EXERCISE REQUIREMENTS:
The lines to extract run from the start of the records through the line with "before: BrightYellowLemon", both ends included; drop the pictures.

DATA TO USE:
------------------------------
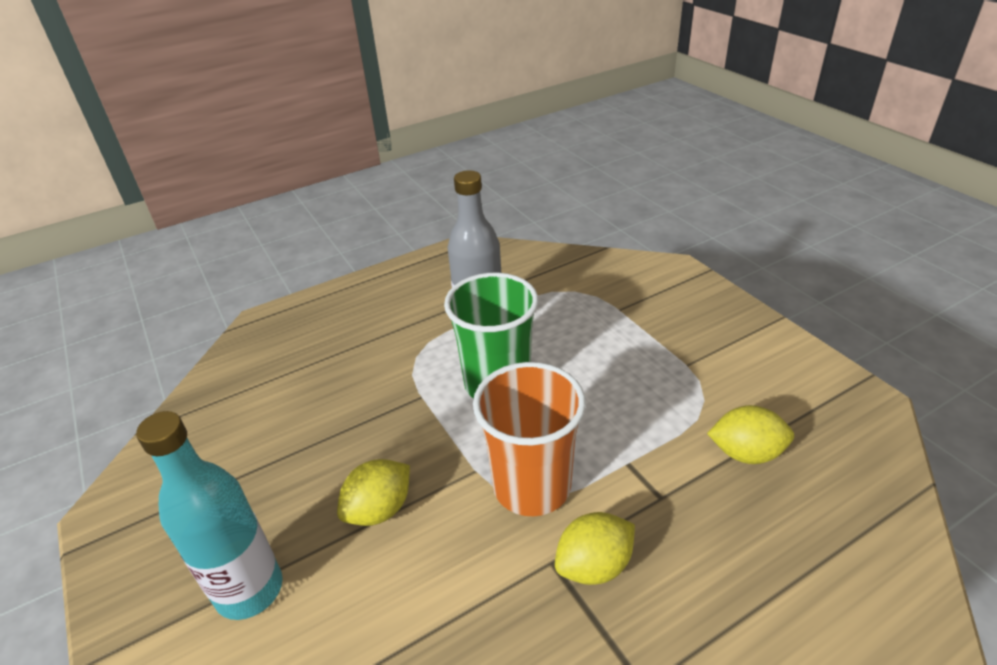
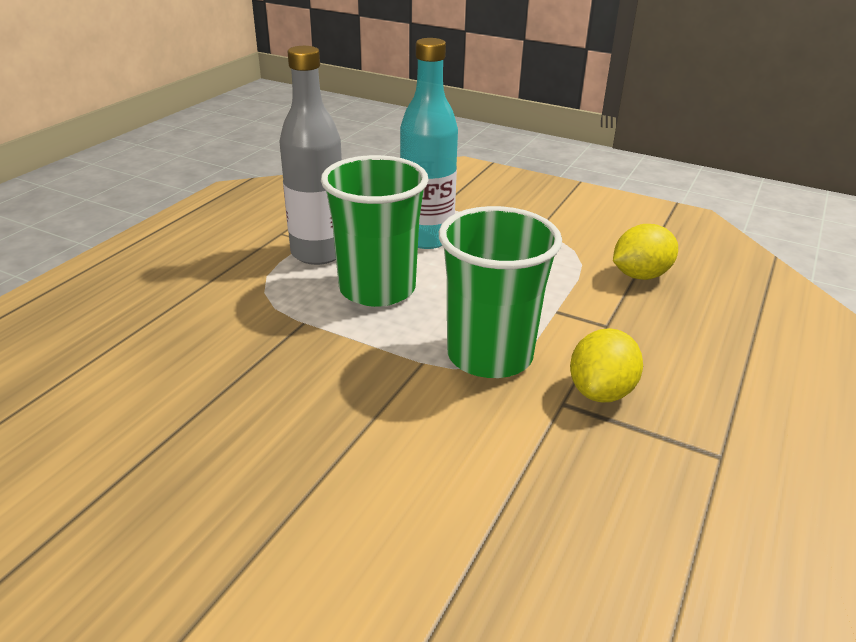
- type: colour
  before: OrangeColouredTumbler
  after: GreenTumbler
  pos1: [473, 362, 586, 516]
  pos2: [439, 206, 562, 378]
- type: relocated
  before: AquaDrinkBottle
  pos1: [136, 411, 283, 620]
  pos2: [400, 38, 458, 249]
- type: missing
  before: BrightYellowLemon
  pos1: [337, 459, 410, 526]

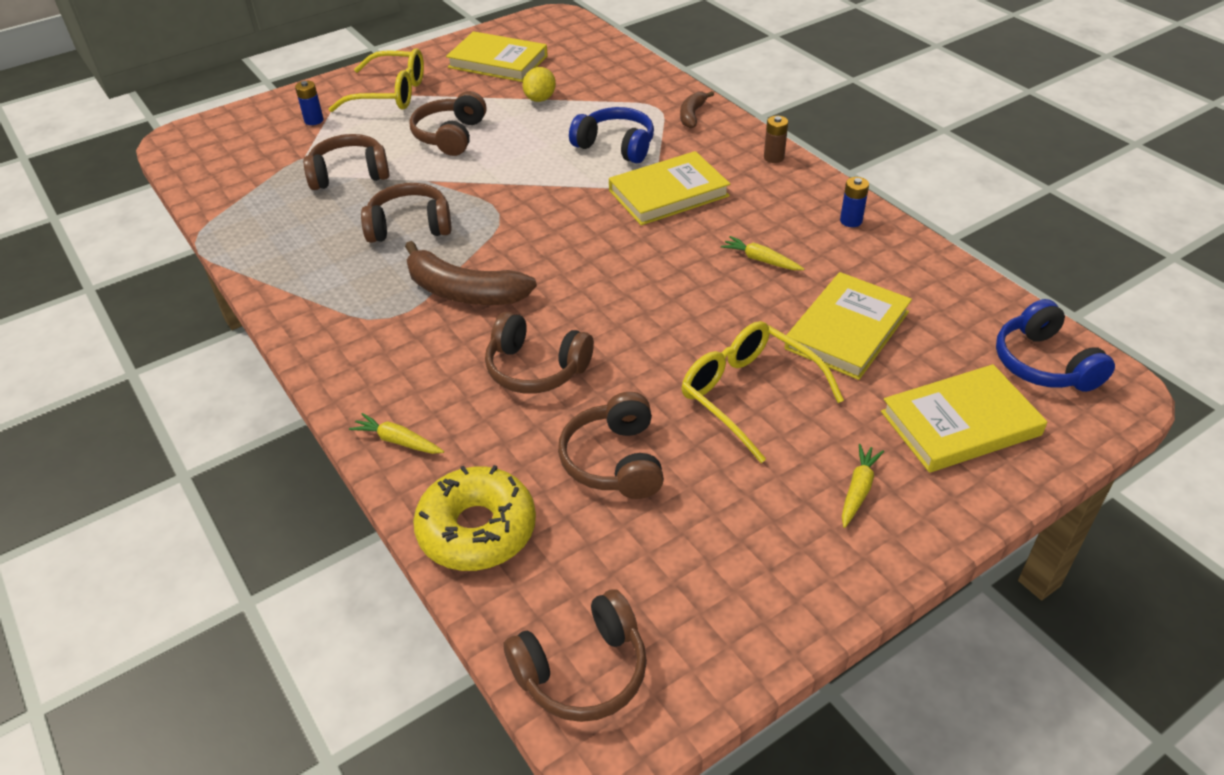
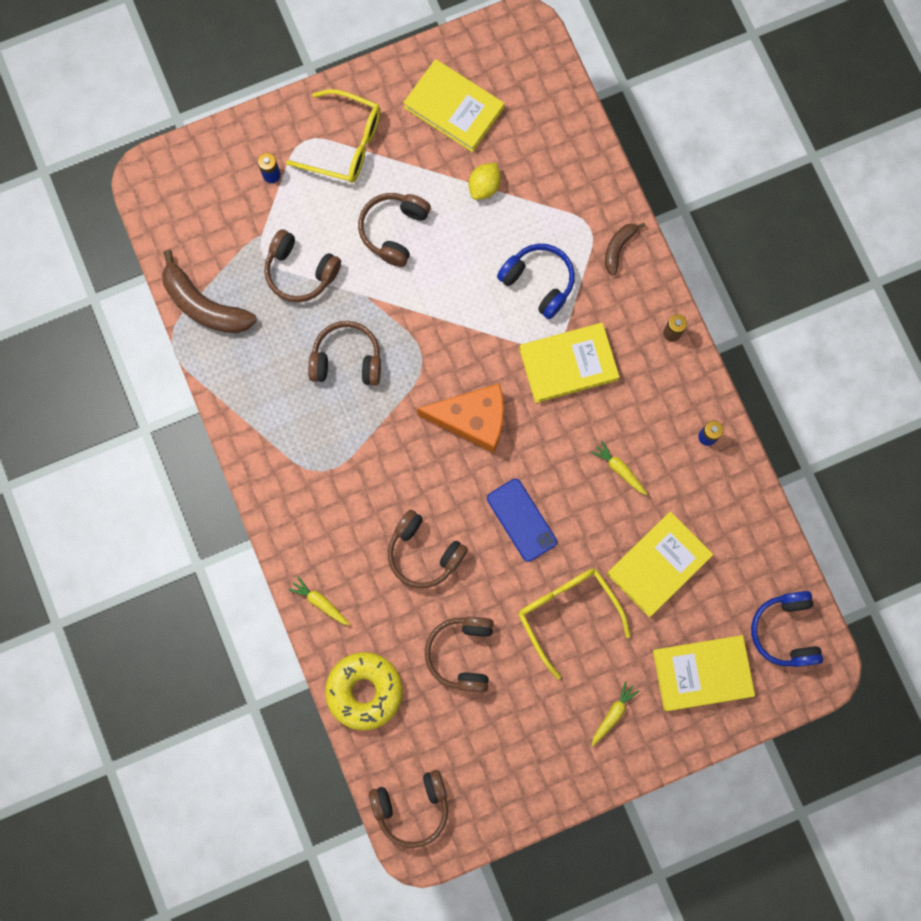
- type: spun
  before: BrownOverEarHeadphones
  pos1: [303, 134, 390, 190]
  pos2: [264, 229, 341, 302]
  turn: -150
- type: relocated
  before: BrownBanana
  pos1: [405, 241, 537, 305]
  pos2: [162, 250, 257, 333]
- type: appeared
  after: OrangeColouredCheeseWedge
  pos2: [417, 383, 504, 453]
- type: appeared
  after: CobaltPhone
  pos2: [487, 479, 557, 562]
------------------------------
OUTPUT OF THE TASK:
- type: colour
  before: OrangeColouredTumbler
  after: GreenTumbler
  pos1: [473, 362, 586, 516]
  pos2: [439, 206, 562, 378]
- type: relocated
  before: AquaDrinkBottle
  pos1: [136, 411, 283, 620]
  pos2: [400, 38, 458, 249]
- type: missing
  before: BrightYellowLemon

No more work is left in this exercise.